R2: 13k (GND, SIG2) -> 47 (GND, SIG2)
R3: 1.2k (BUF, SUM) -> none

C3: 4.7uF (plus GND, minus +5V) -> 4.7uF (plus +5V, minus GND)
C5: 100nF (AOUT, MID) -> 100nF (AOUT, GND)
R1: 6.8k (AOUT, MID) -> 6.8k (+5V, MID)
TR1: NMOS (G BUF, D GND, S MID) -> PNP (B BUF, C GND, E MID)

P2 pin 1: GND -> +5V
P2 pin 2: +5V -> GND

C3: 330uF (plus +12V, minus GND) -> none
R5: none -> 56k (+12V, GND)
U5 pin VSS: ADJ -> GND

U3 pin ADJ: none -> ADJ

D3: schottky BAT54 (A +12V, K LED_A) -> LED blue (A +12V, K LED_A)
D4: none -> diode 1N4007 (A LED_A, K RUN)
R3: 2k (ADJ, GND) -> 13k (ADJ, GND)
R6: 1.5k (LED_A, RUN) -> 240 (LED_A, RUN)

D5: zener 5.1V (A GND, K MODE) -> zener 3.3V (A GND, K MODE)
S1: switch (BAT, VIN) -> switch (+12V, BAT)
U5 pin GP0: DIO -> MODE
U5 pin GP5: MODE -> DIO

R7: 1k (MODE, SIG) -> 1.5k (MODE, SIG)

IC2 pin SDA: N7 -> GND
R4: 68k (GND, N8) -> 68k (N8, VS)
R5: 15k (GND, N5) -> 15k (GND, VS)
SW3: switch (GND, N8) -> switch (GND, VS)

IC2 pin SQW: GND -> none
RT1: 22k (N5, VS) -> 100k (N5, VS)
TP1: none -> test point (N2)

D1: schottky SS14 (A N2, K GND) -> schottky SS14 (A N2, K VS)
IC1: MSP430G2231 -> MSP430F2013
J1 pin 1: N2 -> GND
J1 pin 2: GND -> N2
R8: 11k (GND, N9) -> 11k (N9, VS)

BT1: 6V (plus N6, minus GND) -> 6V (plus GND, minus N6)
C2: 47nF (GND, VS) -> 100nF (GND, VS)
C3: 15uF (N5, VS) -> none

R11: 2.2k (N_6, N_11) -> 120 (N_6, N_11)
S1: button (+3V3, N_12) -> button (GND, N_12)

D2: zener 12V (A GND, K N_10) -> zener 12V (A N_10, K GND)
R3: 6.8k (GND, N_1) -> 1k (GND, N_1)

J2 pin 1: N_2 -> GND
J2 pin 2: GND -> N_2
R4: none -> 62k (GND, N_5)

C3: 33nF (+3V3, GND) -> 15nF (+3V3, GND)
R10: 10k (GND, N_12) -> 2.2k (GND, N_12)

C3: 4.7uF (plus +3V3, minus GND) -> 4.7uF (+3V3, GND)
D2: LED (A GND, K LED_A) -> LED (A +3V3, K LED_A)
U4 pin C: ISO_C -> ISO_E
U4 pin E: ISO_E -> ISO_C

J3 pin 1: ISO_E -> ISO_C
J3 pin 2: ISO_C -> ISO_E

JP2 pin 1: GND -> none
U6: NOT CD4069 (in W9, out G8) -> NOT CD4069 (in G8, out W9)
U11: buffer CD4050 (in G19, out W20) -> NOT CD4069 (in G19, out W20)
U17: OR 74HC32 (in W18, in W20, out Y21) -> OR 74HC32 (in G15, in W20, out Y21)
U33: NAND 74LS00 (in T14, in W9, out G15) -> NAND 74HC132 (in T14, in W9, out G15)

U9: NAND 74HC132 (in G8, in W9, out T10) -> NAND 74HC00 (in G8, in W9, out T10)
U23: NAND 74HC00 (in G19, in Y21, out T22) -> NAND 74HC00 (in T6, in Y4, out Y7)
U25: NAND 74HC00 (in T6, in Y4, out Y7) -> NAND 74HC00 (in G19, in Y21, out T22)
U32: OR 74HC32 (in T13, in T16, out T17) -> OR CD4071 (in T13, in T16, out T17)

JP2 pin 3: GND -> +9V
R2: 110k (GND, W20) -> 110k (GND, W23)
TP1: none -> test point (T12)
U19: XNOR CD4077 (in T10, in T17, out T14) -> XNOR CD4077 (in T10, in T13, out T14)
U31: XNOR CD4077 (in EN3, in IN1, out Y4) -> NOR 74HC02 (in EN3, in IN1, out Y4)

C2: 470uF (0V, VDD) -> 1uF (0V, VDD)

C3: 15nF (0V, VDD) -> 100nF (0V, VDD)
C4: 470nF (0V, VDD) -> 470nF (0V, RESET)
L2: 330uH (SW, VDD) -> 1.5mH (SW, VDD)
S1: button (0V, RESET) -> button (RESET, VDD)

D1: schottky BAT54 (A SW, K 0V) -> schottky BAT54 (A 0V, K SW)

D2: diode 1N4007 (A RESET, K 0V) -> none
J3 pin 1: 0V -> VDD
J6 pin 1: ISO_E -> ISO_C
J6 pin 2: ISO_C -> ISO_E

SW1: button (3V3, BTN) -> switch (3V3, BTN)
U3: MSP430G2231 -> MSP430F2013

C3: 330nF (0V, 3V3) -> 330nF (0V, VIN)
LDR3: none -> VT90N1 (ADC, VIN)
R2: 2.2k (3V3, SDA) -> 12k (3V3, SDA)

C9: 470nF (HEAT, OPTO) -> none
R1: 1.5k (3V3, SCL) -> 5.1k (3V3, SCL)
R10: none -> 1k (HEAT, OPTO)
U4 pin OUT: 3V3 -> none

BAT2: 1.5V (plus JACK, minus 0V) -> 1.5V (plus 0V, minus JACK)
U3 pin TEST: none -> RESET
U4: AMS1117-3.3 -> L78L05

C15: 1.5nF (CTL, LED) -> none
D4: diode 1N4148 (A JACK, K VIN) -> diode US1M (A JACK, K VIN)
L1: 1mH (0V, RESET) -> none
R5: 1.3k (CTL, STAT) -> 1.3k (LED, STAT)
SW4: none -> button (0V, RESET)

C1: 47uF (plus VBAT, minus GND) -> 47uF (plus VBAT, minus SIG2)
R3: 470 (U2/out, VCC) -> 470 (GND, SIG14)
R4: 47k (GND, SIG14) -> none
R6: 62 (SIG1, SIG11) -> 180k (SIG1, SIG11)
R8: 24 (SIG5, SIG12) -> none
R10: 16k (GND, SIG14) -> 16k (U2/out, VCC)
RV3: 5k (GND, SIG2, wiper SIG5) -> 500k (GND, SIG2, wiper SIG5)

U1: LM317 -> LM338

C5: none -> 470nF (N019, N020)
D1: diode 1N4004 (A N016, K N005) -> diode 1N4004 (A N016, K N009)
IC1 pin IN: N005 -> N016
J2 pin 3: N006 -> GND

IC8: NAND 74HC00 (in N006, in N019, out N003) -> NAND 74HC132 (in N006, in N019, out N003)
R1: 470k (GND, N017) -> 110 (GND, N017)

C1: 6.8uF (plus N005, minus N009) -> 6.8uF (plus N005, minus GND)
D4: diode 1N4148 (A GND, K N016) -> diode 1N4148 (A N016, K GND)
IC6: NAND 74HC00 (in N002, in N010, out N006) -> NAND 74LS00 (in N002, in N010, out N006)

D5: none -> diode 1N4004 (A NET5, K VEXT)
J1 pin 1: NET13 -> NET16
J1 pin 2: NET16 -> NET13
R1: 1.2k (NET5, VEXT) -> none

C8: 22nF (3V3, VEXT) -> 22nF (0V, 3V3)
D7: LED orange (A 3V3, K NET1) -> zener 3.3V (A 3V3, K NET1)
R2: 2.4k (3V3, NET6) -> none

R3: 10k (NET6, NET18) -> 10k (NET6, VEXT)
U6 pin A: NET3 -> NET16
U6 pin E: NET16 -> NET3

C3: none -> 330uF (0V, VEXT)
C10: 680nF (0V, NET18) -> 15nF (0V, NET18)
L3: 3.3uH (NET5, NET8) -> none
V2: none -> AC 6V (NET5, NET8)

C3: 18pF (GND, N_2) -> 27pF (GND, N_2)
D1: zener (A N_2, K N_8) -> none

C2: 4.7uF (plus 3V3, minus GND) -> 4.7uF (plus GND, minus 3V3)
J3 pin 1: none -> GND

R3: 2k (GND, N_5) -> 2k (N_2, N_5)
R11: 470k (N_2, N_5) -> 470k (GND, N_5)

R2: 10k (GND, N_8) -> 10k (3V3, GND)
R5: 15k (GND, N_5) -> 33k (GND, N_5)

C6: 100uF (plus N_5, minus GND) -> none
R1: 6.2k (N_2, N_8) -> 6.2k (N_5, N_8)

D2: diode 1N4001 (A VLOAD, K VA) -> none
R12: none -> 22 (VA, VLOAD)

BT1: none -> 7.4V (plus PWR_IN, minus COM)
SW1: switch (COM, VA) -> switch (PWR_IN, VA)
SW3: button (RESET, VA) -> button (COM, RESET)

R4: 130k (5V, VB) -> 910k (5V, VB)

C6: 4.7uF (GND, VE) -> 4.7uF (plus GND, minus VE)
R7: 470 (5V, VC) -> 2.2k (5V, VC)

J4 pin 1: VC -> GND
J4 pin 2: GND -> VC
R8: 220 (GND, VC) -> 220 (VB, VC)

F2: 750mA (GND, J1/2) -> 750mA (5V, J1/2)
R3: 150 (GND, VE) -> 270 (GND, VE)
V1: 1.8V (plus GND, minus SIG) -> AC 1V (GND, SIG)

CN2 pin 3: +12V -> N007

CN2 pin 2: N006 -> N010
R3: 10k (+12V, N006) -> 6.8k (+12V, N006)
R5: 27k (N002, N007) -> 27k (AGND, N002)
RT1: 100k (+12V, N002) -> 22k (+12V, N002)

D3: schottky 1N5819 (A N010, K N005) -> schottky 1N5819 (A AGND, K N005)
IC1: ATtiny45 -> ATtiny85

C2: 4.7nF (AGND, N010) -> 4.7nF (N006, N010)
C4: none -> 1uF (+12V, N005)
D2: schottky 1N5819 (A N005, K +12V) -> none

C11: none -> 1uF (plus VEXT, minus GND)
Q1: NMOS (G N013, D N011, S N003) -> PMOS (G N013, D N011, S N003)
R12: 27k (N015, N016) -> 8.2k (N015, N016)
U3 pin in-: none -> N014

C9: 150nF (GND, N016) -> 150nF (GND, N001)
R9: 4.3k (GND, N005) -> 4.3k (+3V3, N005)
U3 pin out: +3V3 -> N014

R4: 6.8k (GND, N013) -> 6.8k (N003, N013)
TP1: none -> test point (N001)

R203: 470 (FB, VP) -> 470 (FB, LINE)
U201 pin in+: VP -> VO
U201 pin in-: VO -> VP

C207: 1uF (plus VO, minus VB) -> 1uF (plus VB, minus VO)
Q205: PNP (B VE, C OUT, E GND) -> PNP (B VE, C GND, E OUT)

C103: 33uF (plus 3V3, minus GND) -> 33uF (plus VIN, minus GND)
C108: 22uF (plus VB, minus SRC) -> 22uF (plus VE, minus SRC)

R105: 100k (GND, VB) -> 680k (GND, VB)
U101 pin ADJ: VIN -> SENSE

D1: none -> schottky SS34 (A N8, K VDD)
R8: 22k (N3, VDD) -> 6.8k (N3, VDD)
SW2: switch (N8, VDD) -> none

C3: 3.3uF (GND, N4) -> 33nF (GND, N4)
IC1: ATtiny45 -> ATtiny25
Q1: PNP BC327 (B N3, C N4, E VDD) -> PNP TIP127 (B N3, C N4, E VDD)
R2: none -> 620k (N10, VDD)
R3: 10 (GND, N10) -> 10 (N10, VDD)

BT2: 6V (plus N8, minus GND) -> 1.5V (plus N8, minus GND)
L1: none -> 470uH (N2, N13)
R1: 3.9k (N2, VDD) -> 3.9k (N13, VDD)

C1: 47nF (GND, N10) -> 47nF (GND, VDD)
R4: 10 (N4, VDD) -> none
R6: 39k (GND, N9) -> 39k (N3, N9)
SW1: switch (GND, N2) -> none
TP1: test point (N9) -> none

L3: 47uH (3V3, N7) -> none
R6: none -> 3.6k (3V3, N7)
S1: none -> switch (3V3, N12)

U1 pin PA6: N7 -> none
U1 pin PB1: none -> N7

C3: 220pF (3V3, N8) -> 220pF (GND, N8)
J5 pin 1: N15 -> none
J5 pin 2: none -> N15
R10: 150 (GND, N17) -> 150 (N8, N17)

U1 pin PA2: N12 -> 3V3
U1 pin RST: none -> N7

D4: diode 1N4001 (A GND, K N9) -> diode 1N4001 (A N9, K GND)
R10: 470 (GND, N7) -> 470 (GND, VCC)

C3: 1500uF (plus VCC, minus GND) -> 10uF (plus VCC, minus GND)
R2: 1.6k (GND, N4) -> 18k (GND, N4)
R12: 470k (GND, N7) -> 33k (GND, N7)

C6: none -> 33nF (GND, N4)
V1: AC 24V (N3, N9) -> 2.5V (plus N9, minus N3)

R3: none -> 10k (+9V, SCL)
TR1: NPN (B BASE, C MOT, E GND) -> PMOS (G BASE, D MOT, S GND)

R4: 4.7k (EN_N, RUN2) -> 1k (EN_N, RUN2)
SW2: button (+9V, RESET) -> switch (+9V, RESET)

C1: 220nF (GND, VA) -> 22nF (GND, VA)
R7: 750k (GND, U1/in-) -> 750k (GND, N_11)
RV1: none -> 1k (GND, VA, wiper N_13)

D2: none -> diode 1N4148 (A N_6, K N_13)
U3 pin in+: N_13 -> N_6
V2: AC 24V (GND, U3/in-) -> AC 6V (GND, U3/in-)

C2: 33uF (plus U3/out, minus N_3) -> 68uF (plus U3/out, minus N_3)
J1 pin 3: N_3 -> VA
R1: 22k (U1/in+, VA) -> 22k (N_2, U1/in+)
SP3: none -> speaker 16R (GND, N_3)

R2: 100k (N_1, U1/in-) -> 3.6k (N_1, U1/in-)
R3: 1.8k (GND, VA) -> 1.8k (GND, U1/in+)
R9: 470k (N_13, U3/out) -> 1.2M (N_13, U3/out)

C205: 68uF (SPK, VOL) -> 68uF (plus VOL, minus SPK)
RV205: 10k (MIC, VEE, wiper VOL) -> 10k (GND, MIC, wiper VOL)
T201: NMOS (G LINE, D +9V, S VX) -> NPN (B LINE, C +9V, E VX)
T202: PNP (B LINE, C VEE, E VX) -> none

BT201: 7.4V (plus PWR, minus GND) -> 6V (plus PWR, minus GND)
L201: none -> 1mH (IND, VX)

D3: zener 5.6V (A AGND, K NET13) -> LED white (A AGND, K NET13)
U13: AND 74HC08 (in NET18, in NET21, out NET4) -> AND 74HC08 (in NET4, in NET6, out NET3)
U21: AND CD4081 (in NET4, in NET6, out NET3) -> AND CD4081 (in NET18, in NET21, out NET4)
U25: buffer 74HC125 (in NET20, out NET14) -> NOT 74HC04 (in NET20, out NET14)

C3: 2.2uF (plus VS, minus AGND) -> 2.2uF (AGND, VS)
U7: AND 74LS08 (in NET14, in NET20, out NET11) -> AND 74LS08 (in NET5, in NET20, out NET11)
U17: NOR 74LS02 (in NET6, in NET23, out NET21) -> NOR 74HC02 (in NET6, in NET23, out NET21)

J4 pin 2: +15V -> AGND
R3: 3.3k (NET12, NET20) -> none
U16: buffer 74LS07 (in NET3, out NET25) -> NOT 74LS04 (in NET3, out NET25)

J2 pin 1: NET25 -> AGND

◆ Problem to work on ◆
Your answer should consist solely of the lines above from the line with "U23: NAND 74HC00" to the line with "J2 pin 3: N006 -> GND", both included, reproduced exactly.

◆ Response area ◆
U23: NAND 74HC00 (in G19, in Y21, out T22) -> NAND 74HC00 (in T6, in Y4, out Y7)
U25: NAND 74HC00 (in T6, in Y4, out Y7) -> NAND 74HC00 (in G19, in Y21, out T22)
U32: OR 74HC32 (in T13, in T16, out T17) -> OR CD4071 (in T13, in T16, out T17)

JP2 pin 3: GND -> +9V
R2: 110k (GND, W20) -> 110k (GND, W23)
TP1: none -> test point (T12)
U19: XNOR CD4077 (in T10, in T17, out T14) -> XNOR CD4077 (in T10, in T13, out T14)
U31: XNOR CD4077 (in EN3, in IN1, out Y4) -> NOR 74HC02 (in EN3, in IN1, out Y4)

C2: 470uF (0V, VDD) -> 1uF (0V, VDD)

C3: 15nF (0V, VDD) -> 100nF (0V, VDD)
C4: 470nF (0V, VDD) -> 470nF (0V, RESET)
L2: 330uH (SW, VDD) -> 1.5mH (SW, VDD)
S1: button (0V, RESET) -> button (RESET, VDD)

D1: schottky BAT54 (A SW, K 0V) -> schottky BAT54 (A 0V, K SW)

D2: diode 1N4007 (A RESET, K 0V) -> none
J3 pin 1: 0V -> VDD
J6 pin 1: ISO_E -> ISO_C
J6 pin 2: ISO_C -> ISO_E

SW1: button (3V3, BTN) -> switch (3V3, BTN)
U3: MSP430G2231 -> MSP430F2013

C3: 330nF (0V, 3V3) -> 330nF (0V, VIN)
LDR3: none -> VT90N1 (ADC, VIN)
R2: 2.2k (3V3, SDA) -> 12k (3V3, SDA)

C9: 470nF (HEAT, OPTO) -> none
R1: 1.5k (3V3, SCL) -> 5.1k (3V3, SCL)
R10: none -> 1k (HEAT, OPTO)
U4 pin OUT: 3V3 -> none

BAT2: 1.5V (plus JACK, minus 0V) -> 1.5V (plus 0V, minus JACK)
U3 pin TEST: none -> RESET
U4: AMS1117-3.3 -> L78L05

C15: 1.5nF (CTL, LED) -> none
D4: diode 1N4148 (A JACK, K VIN) -> diode US1M (A JACK, K VIN)
L1: 1mH (0V, RESET) -> none
R5: 1.3k (CTL, STAT) -> 1.3k (LED, STAT)
SW4: none -> button (0V, RESET)

C1: 47uF (plus VBAT, minus GND) -> 47uF (plus VBAT, minus SIG2)
R3: 470 (U2/out, VCC) -> 470 (GND, SIG14)
R4: 47k (GND, SIG14) -> none
R6: 62 (SIG1, SIG11) -> 180k (SIG1, SIG11)
R8: 24 (SIG5, SIG12) -> none
R10: 16k (GND, SIG14) -> 16k (U2/out, VCC)
RV3: 5k (GND, SIG2, wiper SIG5) -> 500k (GND, SIG2, wiper SIG5)

U1: LM317 -> LM338

C5: none -> 470nF (N019, N020)
D1: diode 1N4004 (A N016, K N005) -> diode 1N4004 (A N016, K N009)
IC1 pin IN: N005 -> N016
J2 pin 3: N006 -> GND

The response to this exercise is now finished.